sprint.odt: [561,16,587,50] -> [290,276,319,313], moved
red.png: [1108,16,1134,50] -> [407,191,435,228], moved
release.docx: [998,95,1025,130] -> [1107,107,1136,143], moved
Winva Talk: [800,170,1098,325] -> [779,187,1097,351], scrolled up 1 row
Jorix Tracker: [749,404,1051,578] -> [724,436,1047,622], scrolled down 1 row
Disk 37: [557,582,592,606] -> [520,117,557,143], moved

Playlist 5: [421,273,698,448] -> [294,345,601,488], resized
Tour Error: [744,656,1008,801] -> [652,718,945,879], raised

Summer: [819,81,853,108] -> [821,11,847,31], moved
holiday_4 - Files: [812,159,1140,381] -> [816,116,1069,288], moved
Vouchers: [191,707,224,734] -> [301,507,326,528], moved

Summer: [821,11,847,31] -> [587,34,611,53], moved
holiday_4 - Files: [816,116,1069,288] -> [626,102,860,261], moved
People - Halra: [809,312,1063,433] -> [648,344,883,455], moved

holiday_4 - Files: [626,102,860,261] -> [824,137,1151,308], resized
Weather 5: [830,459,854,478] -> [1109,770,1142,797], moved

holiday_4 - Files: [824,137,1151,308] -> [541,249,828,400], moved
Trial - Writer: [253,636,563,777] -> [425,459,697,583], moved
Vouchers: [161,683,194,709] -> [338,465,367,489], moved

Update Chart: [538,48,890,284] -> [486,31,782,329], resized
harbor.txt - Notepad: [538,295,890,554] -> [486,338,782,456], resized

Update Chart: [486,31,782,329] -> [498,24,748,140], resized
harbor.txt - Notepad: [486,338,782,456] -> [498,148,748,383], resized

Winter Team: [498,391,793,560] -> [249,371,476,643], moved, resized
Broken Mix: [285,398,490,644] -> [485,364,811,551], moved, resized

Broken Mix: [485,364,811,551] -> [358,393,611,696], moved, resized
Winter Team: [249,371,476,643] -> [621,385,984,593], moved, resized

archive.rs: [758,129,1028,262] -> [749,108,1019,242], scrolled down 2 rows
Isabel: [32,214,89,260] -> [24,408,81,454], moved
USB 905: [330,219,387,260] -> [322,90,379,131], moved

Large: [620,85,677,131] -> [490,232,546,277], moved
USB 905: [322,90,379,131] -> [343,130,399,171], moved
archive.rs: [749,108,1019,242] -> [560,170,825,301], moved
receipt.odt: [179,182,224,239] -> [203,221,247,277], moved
******
Above are some records. Copy each of their lines that holds the string "Files".

holiday_4 - Files: [812,159,1140,381] -> [816,116,1069,288], moved
holiday_4 - Files: [816,116,1069,288] -> [626,102,860,261], moved
holiday_4 - Files: [626,102,860,261] -> [824,137,1151,308], resized
holiday_4 - Files: [824,137,1151,308] -> [541,249,828,400], moved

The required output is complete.